What to work on
Your answer should be one number: how many lines of the records hold the string "from".

Collected data
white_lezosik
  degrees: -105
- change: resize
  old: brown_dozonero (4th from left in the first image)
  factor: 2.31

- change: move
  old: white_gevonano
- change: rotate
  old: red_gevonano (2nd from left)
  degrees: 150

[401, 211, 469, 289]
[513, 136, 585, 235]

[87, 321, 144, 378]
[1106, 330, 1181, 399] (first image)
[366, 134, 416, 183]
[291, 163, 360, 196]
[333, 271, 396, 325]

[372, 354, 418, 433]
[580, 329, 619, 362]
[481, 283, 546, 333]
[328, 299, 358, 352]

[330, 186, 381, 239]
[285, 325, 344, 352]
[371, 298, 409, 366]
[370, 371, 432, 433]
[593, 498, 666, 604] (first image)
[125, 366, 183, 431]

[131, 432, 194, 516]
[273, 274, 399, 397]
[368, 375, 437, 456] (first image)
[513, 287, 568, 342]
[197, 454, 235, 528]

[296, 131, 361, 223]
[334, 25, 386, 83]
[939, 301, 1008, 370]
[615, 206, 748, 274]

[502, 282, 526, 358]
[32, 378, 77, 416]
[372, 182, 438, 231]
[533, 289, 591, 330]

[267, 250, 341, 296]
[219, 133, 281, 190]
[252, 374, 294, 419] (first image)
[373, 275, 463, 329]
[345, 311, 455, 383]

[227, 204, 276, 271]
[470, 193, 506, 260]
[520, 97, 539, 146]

Your solution
2